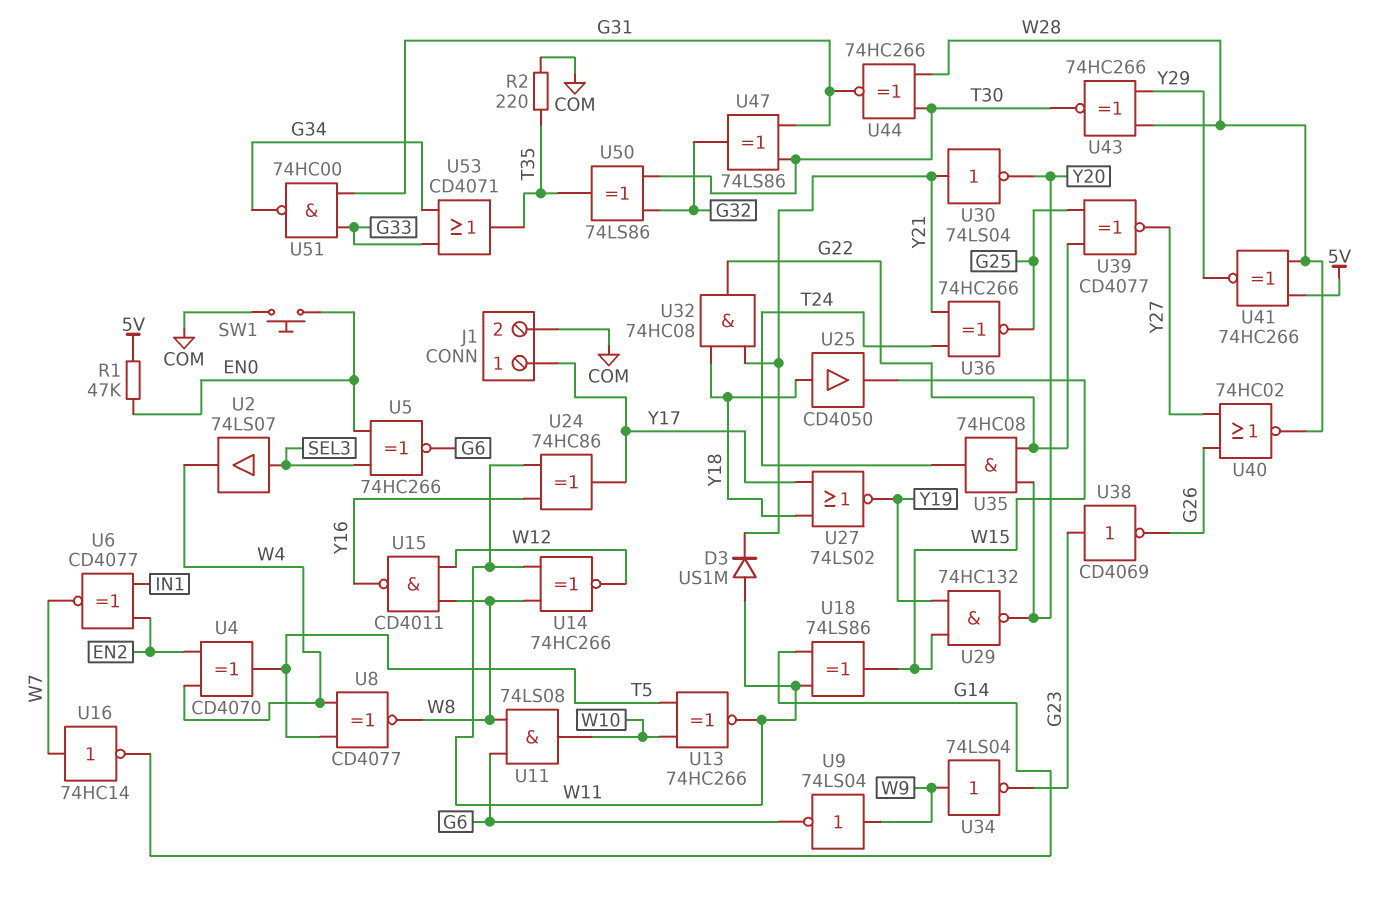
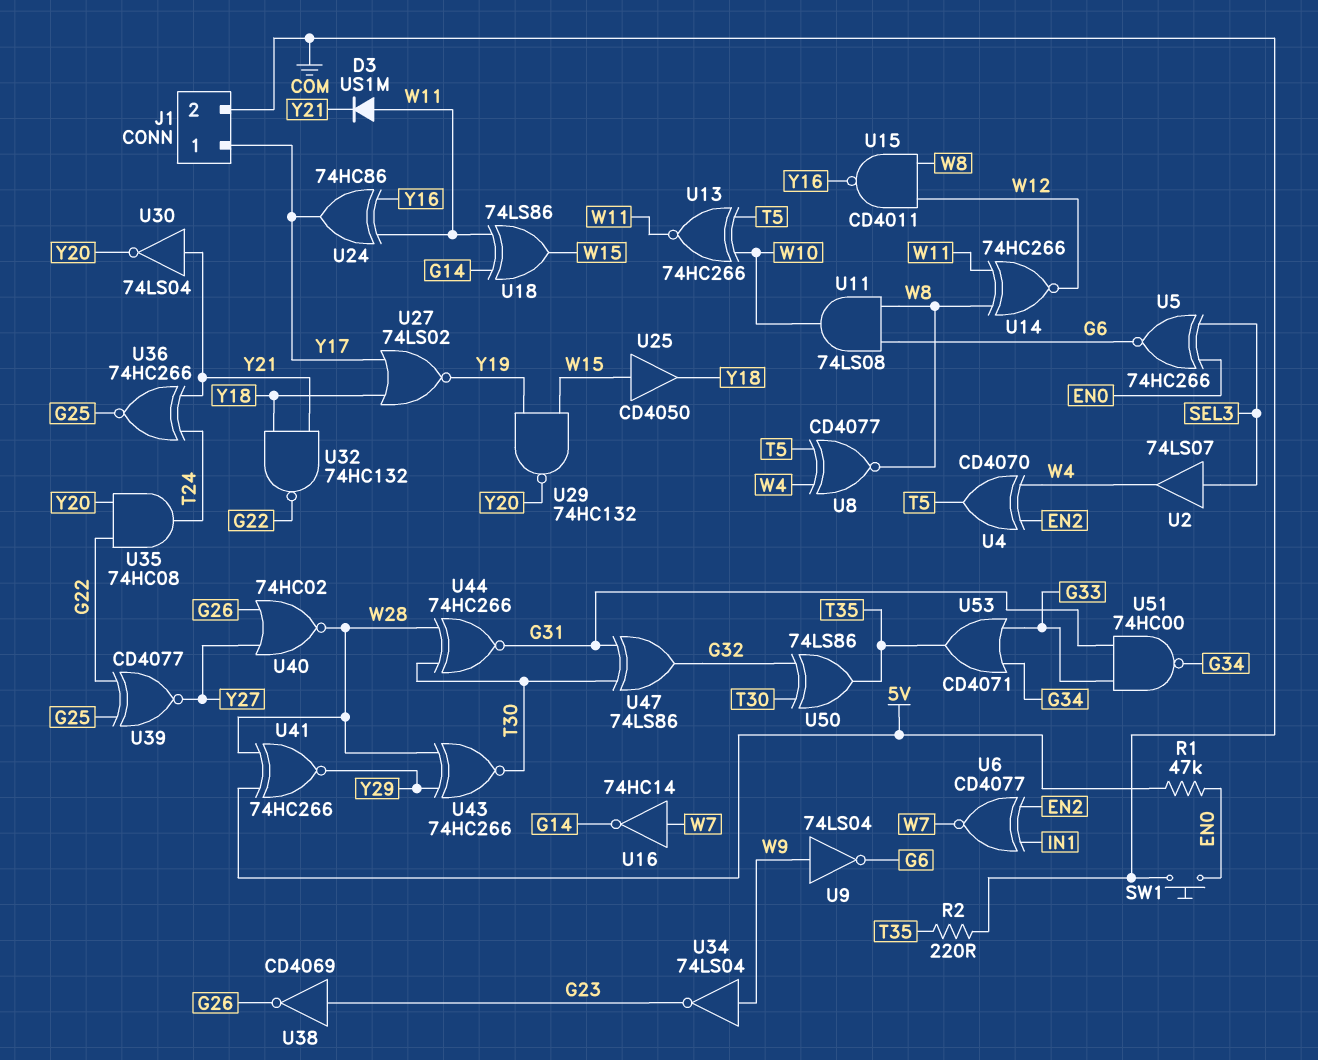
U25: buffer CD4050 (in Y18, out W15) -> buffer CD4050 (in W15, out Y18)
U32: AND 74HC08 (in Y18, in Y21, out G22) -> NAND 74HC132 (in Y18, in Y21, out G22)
◇ ◇ ◇ ◇
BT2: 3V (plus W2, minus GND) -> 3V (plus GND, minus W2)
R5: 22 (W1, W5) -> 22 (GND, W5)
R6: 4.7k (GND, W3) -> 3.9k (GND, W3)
◇ ◇ ◇ ◇
■ PROBLEM DETAILS ■
In the listing above, find the line containing "U25: buffer CD4050" and the line containing "U32: AND 74HC08", then repeat those two lines and everything between them exactly.

■ YOUR RESPONSE ■
U25: buffer CD4050 (in Y18, out W15) -> buffer CD4050 (in W15, out Y18)
U32: AND 74HC08 (in Y18, in Y21, out G22) -> NAND 74HC132 (in Y18, in Y21, out G22)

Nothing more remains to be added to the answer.